Listed entries =
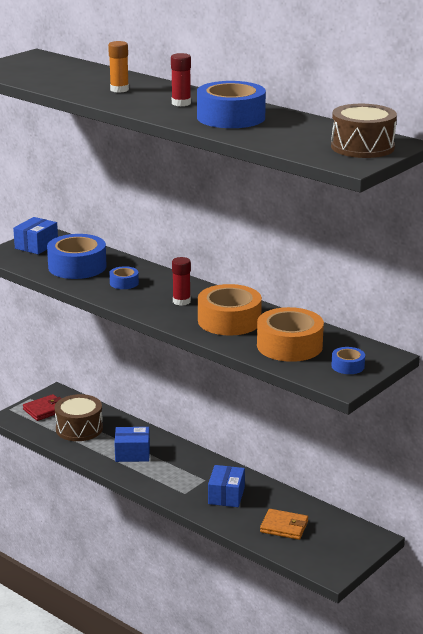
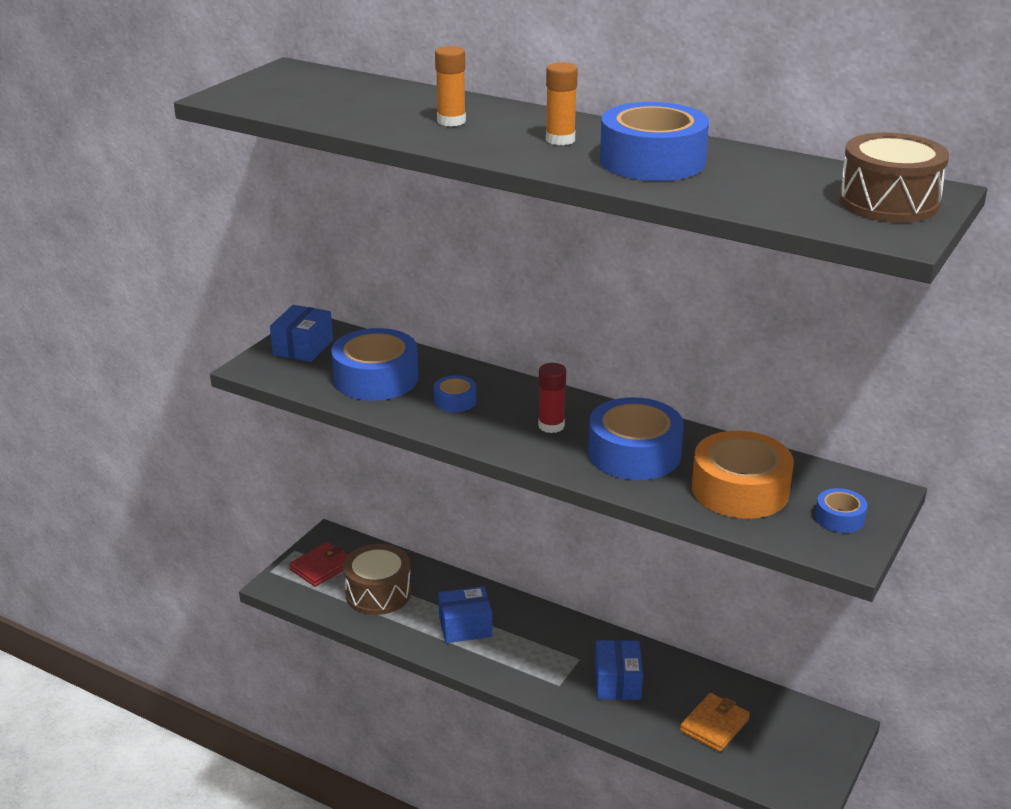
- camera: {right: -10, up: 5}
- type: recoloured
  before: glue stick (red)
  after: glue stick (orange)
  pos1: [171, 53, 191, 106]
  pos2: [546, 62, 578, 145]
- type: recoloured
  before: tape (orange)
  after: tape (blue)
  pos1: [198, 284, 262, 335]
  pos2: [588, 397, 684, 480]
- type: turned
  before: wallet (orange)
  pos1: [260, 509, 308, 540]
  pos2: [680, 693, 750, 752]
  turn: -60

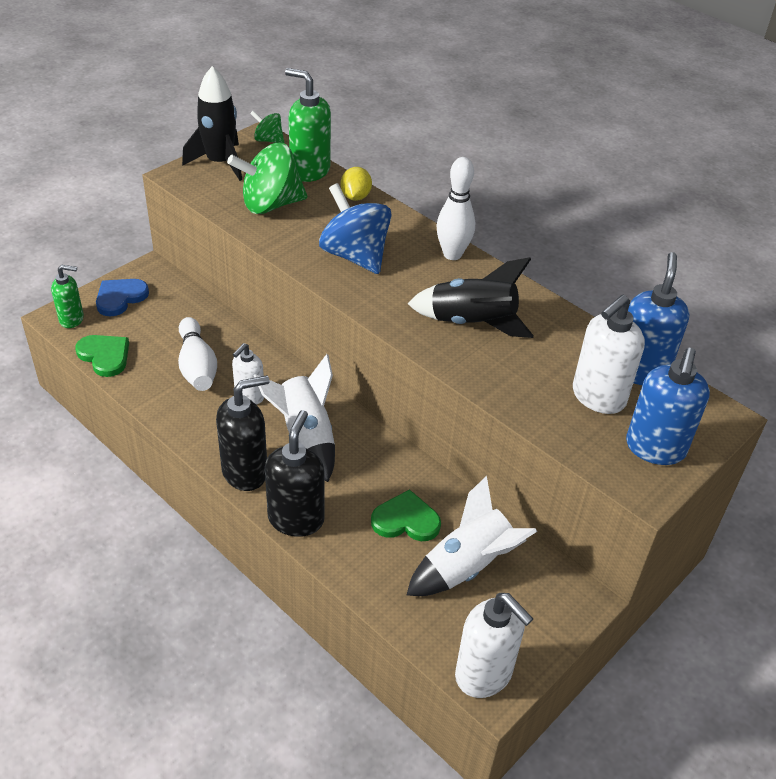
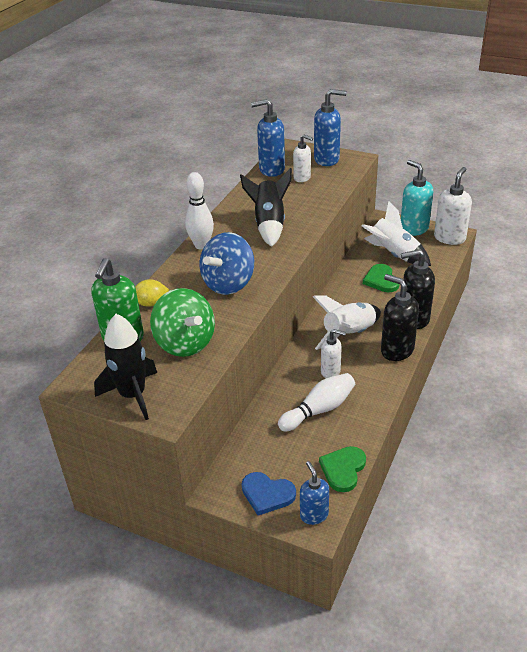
- camera: {right: -105, up: -5}
- type: recoloured
  before: soap dispenser (green)
  after: soap dispenser (blue)
  pos1: [51, 265, 84, 328]
  pos2: [300, 461, 329, 525]
- type: removed
  before: spinning top (green)
  pos1: [250, 110, 284, 143]
- type: resized
  before: soap dispenser (white)
  pos1: [573, 294, 645, 414]
  pos2: [293, 135, 313, 182]
  scale: 0.62
- type: added
  after: soap dispenser (turquoise)
  pos2: [401, 160, 433, 236]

Requirement = Read through the lines above and collect those that contain the string "after".

Answer area =
  after: glue stick (orange)
  after: tape (blue)
  after: soap dispenser (blue)
  after: soap dispenser (turquoise)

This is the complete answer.